··· Task data ···
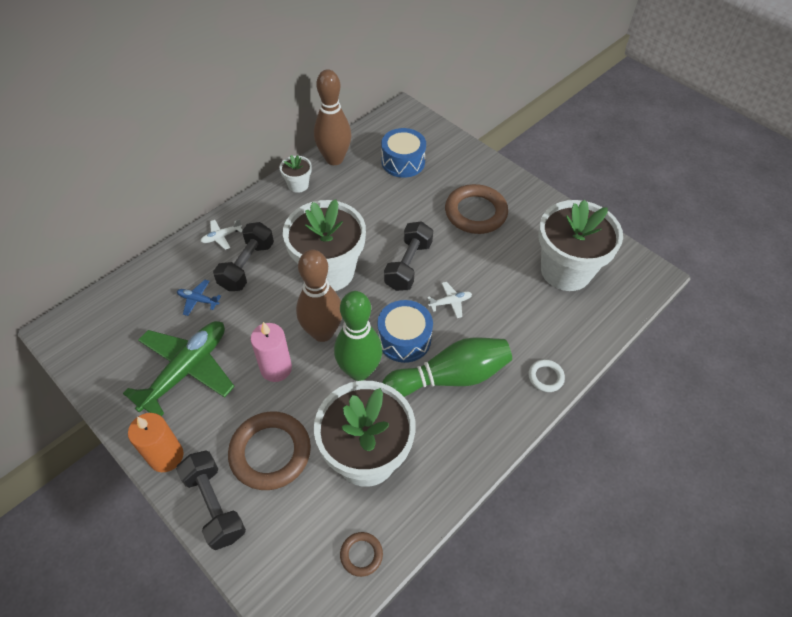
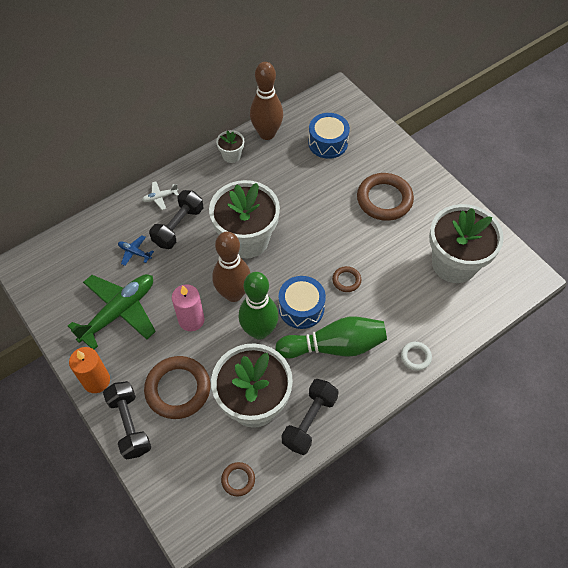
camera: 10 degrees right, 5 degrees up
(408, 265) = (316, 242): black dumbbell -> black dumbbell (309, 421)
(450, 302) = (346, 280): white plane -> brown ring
···
··· Task data ···
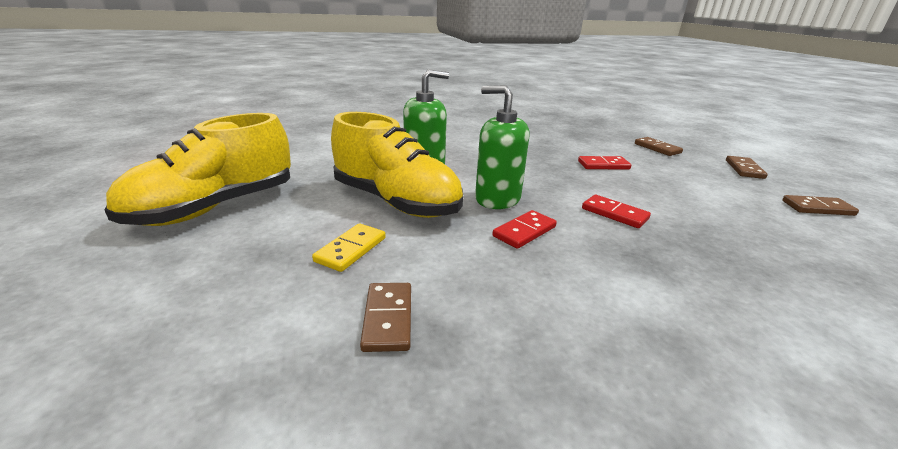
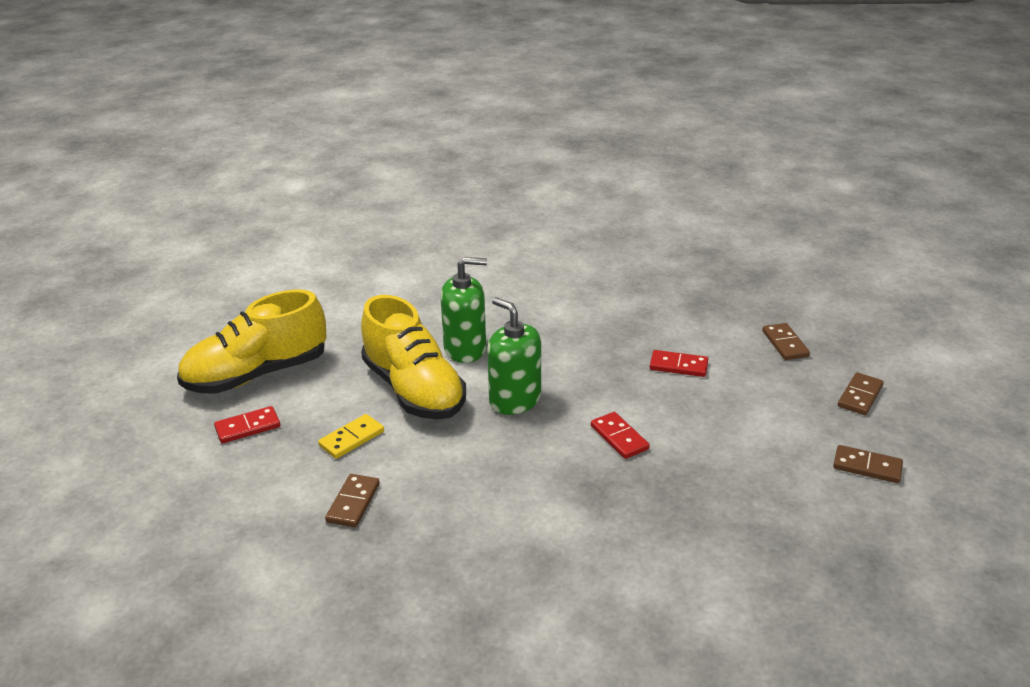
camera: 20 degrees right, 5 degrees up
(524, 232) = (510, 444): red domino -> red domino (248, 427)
···
## Problem details
Copy only this part of the entries above: the line with "camera: 10 degrees right, 5 degrees up", the line with "(450, 302) = (346, 280): white", and the lines between, all exactly as written.

## The completed task
camera: 10 degrees right, 5 degrees up
(408, 265) = (316, 242): black dumbbell -> black dumbbell (309, 421)
(450, 302) = (346, 280): white plane -> brown ring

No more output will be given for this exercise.